### [Your goal]
Repeat every record exactly as written, but leave out the pictures.

(Beginning of Material for the task)

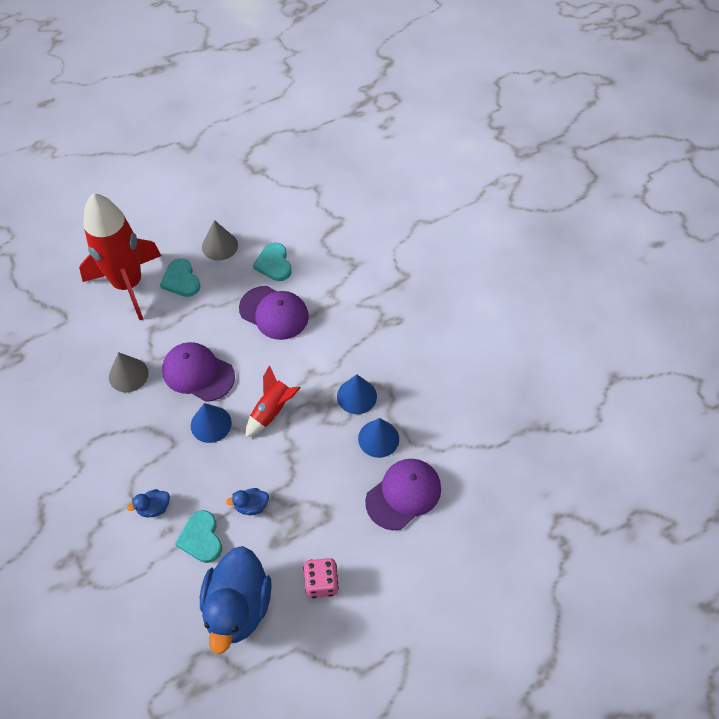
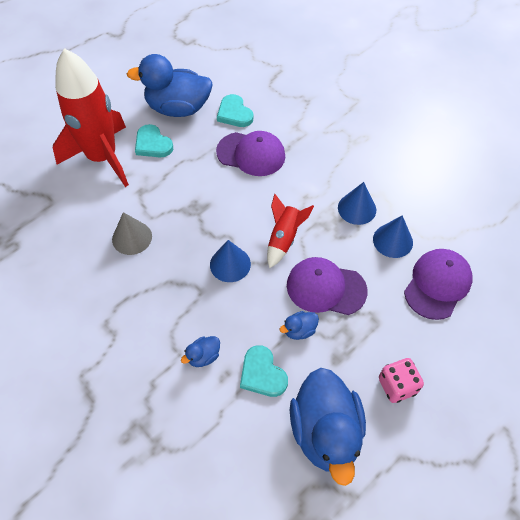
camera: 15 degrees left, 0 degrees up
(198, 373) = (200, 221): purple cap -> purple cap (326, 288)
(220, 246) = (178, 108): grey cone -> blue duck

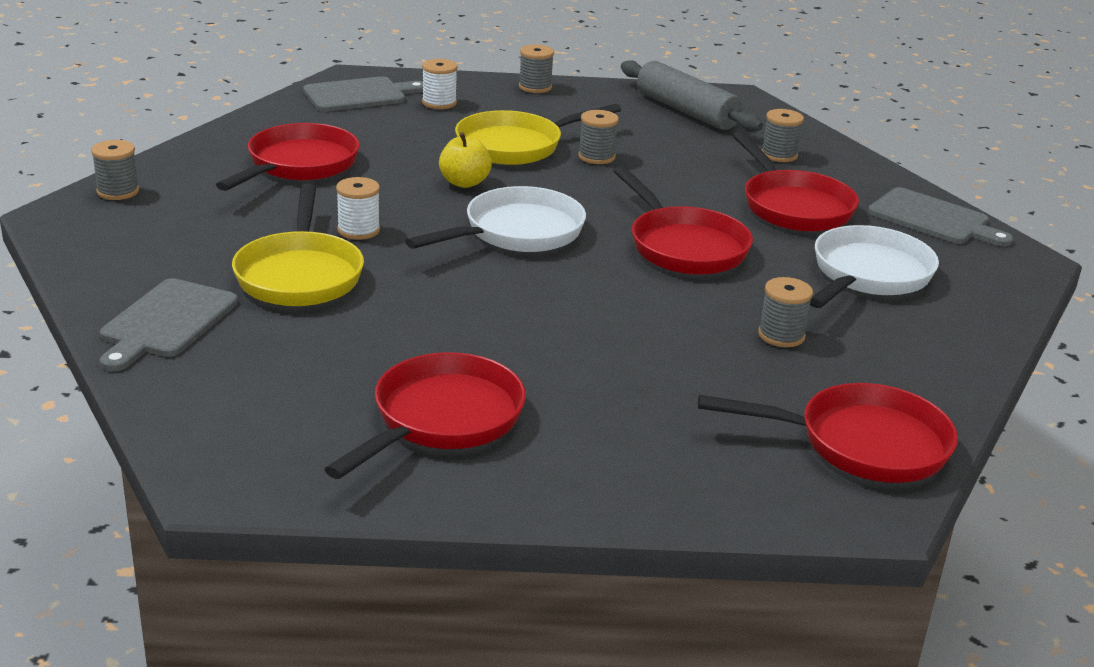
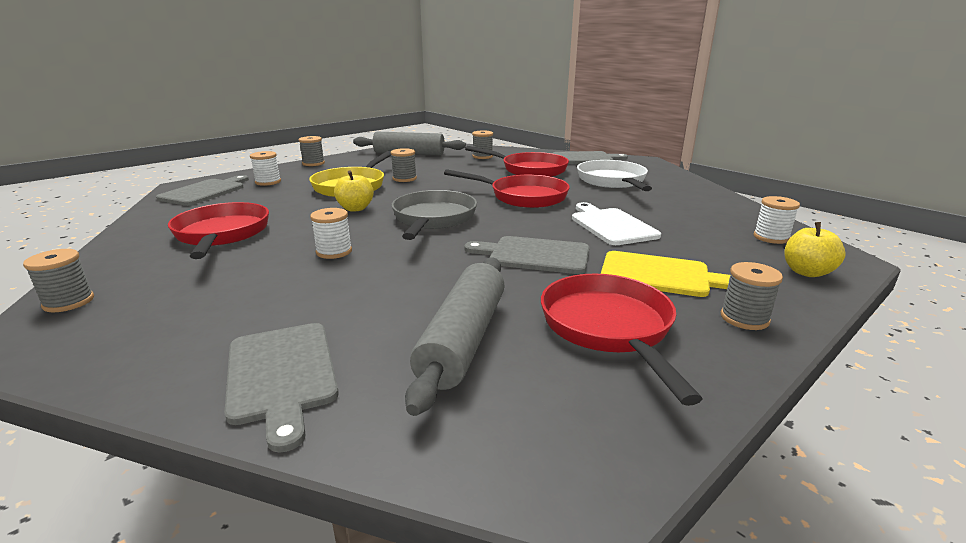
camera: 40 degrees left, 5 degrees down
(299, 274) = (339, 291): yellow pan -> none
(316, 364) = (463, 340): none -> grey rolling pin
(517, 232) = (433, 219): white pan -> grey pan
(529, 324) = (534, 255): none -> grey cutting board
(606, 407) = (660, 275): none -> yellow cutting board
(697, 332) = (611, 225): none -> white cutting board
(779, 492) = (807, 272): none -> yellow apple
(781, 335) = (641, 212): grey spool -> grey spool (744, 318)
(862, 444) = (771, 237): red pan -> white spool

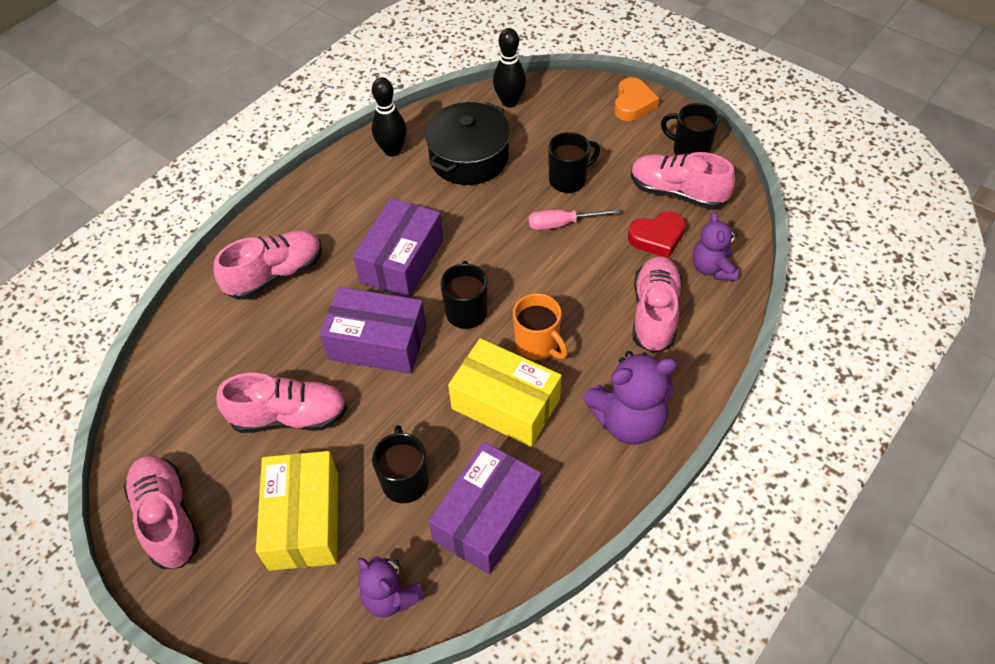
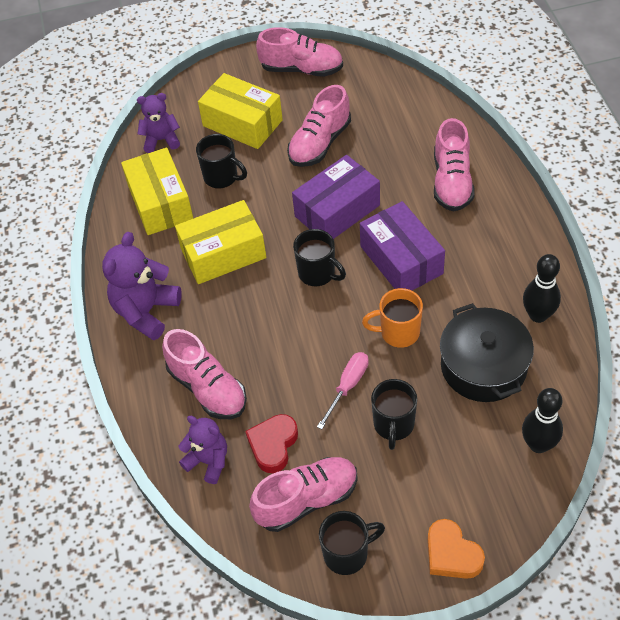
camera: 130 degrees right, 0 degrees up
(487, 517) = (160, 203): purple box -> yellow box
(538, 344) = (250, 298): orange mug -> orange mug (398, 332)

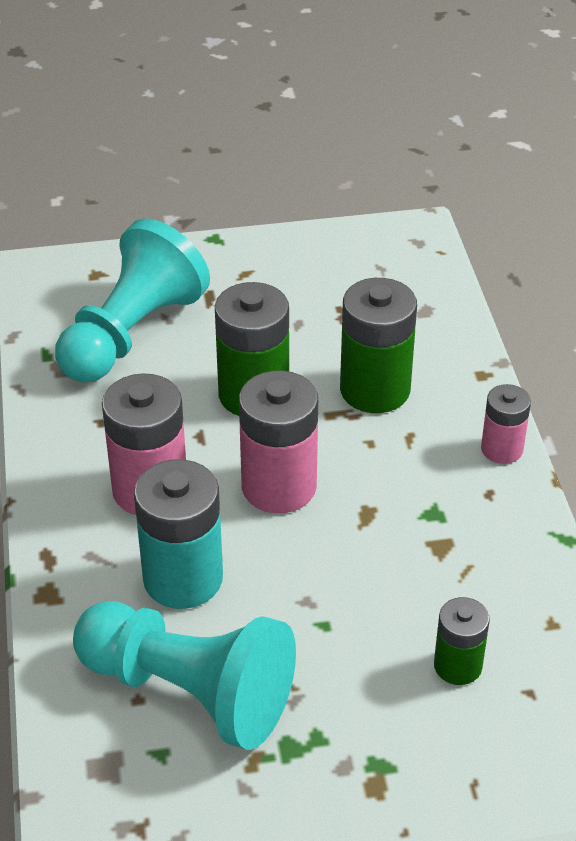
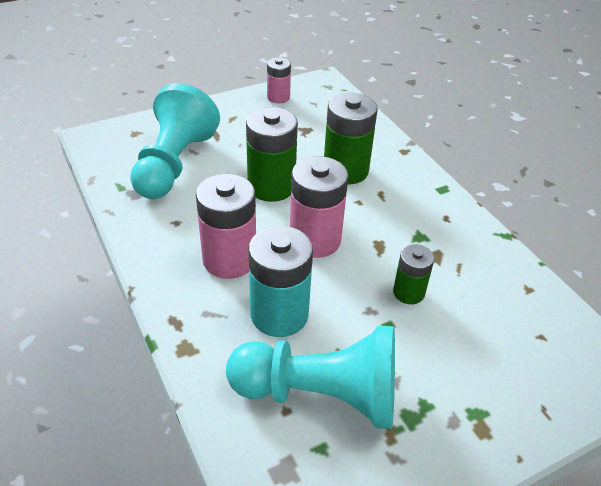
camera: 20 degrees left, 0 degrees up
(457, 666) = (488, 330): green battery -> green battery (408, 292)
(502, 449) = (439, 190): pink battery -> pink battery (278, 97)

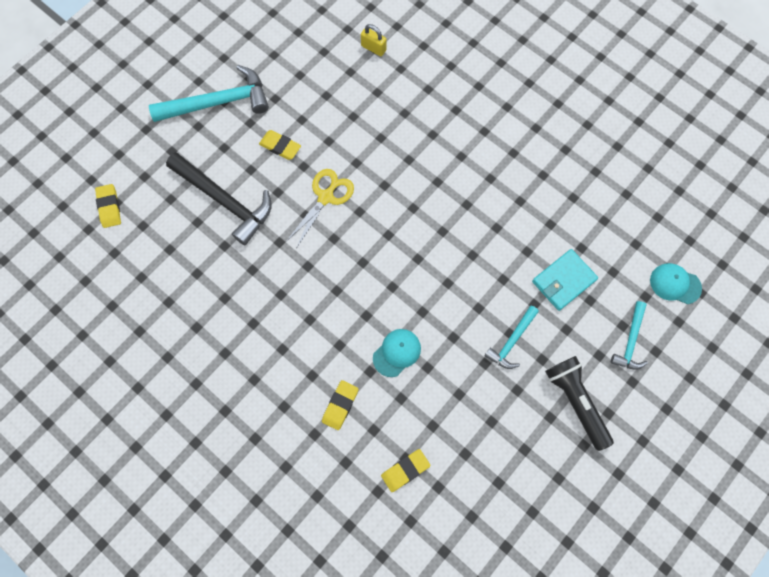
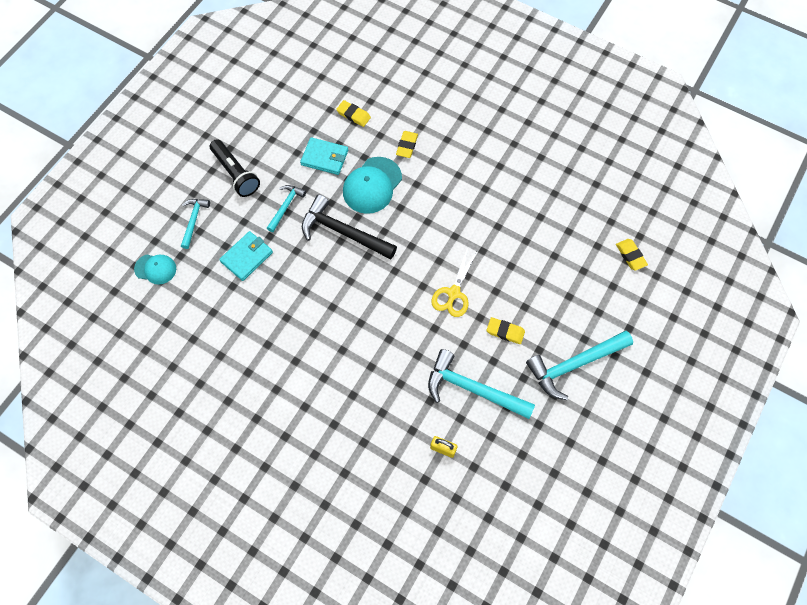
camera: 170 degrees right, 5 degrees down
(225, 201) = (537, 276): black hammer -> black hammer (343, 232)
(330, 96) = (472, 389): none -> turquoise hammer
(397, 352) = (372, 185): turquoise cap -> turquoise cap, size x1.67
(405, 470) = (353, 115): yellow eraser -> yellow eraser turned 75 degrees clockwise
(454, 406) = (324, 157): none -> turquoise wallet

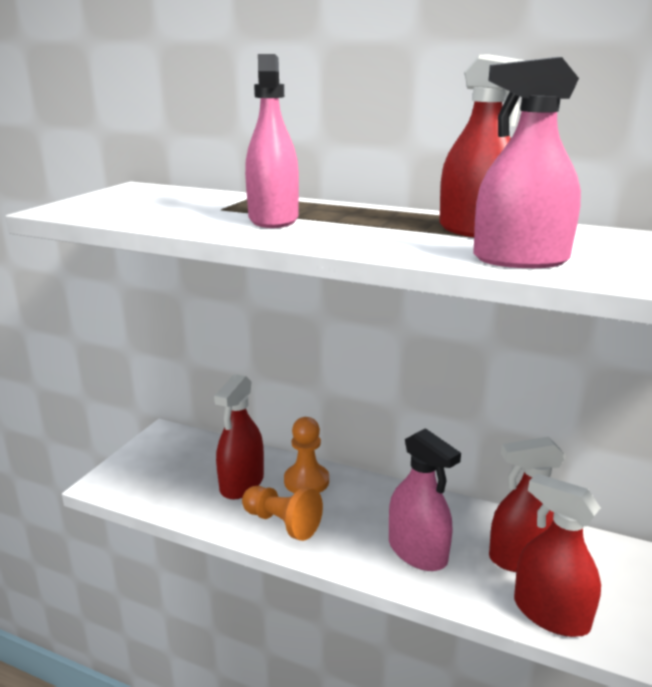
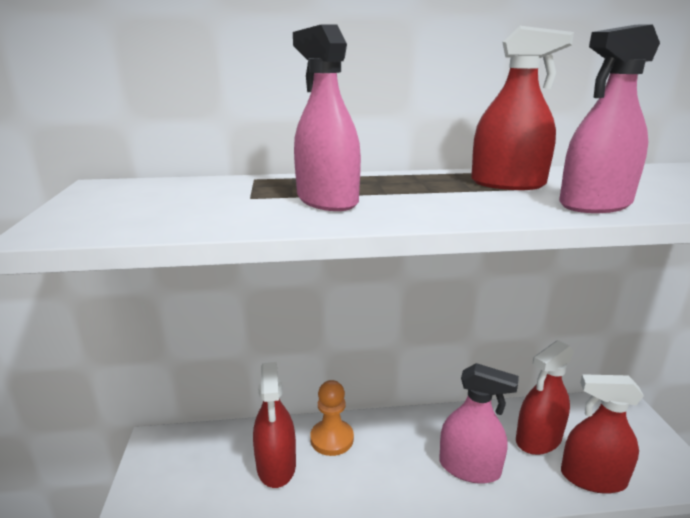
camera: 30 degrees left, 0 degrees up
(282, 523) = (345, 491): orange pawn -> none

(End of Material for the task)

### [Answer area]
camera: 15 degrees left, 0 degrees up
(198, 373) = (200, 221): purple cap -> purple cap (326, 288)
(220, 246) = (178, 108): grey cone -> blue duck

camera: 40 degrees left, 5 degrees down
(299, 274) = (339, 291): yellow pan -> none
(316, 364) = (463, 340): none -> grey rolling pin
(517, 232) = (433, 219): white pan -> grey pan
(529, 324) = (534, 255): none -> grey cutting board
(606, 407) = (660, 275): none -> yellow cutting board
(697, 332) = (611, 225): none -> white cutting board
(779, 492) = (807, 272): none -> yellow apple
(781, 335) = (641, 212): grey spool -> grey spool (744, 318)
(862, 444) = (771, 237): red pan -> white spool

camera: 130 degrees right, 0 degrees up
(487, 517) = (160, 203): purple box -> yellow box
(538, 344) = (250, 298): orange mug -> orange mug (398, 332)

camera: 20 degrees left, 0 degrees up
(457, 666) = (488, 330): green battery -> green battery (408, 292)
(502, 449) = (439, 190): pink battery -> pink battery (278, 97)

camera: 170 degrees right, 5 degrees down
(225, 201) = (537, 276): black hammer -> black hammer (343, 232)
(330, 96) = (472, 389): none -> turquoise hammer
(397, 352) = (372, 185): turquoise cap -> turquoise cap, size x1.67
(405, 470) = (353, 115): yellow eraser -> yellow eraser turned 75 degrees clockwise
(454, 406) = (324, 157): none -> turquoise wallet

camera: 30 degrees left, 0 degrees up
(282, 523) = (345, 491): orange pawn -> none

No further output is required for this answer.